== Work item ==
Keep every word of the listing and drop the images when you write it out.
[Opening Recorded information section]
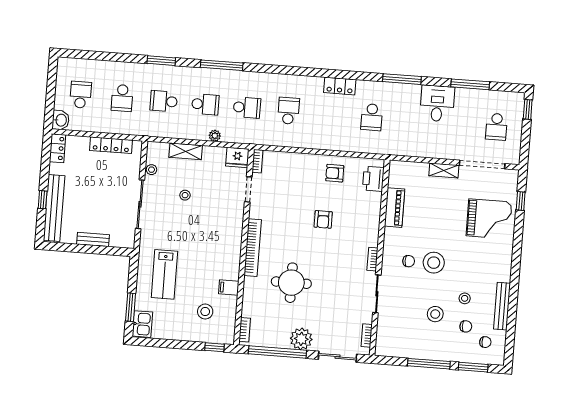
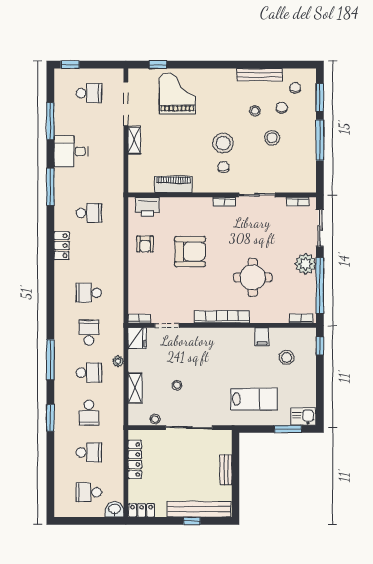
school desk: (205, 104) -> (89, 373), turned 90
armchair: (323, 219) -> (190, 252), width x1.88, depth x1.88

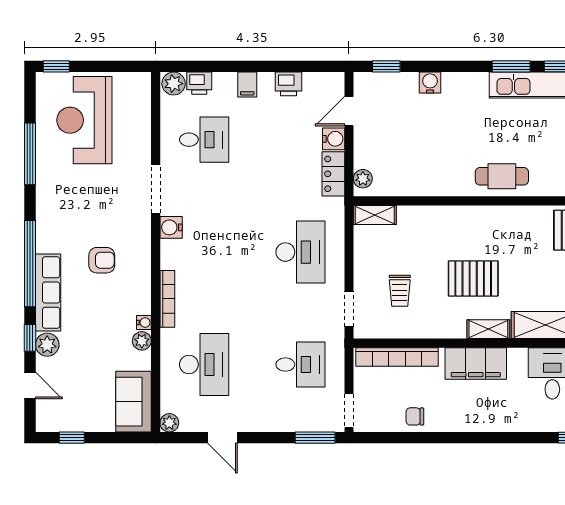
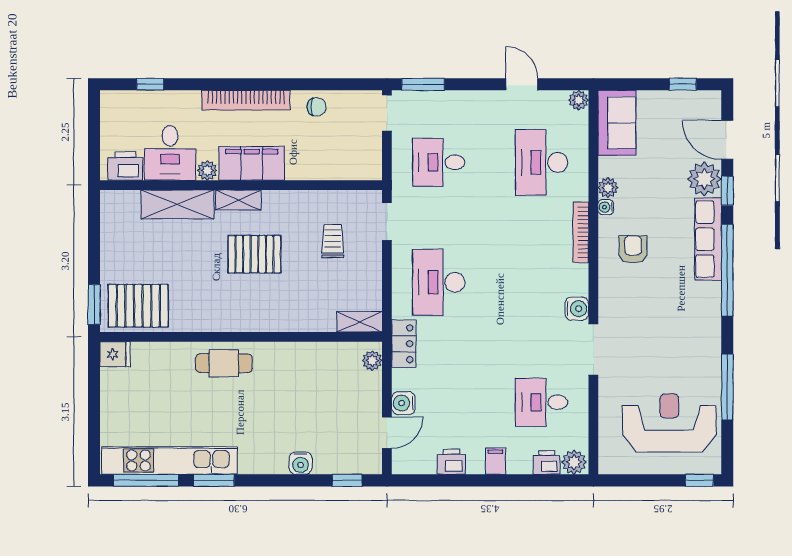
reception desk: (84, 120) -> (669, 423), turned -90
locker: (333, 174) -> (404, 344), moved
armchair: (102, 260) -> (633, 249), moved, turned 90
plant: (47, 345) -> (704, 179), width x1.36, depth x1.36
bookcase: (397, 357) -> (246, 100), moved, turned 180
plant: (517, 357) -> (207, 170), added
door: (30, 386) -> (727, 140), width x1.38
[Closing Recorded information section]
== Output below ==
school desk: (205, 104) -> (89, 373), turned 90
armchair: (323, 219) -> (190, 252), width x1.88, depth x1.88

reception desk: (84, 120) -> (669, 423), turned -90
locker: (333, 174) -> (404, 344), moved
armchair: (102, 260) -> (633, 249), moved, turned 90
plant: (47, 345) -> (704, 179), width x1.36, depth x1.36
bookcase: (397, 357) -> (246, 100), moved, turned 180
plant: (517, 357) -> (207, 170), added
door: (30, 386) -> (727, 140), width x1.38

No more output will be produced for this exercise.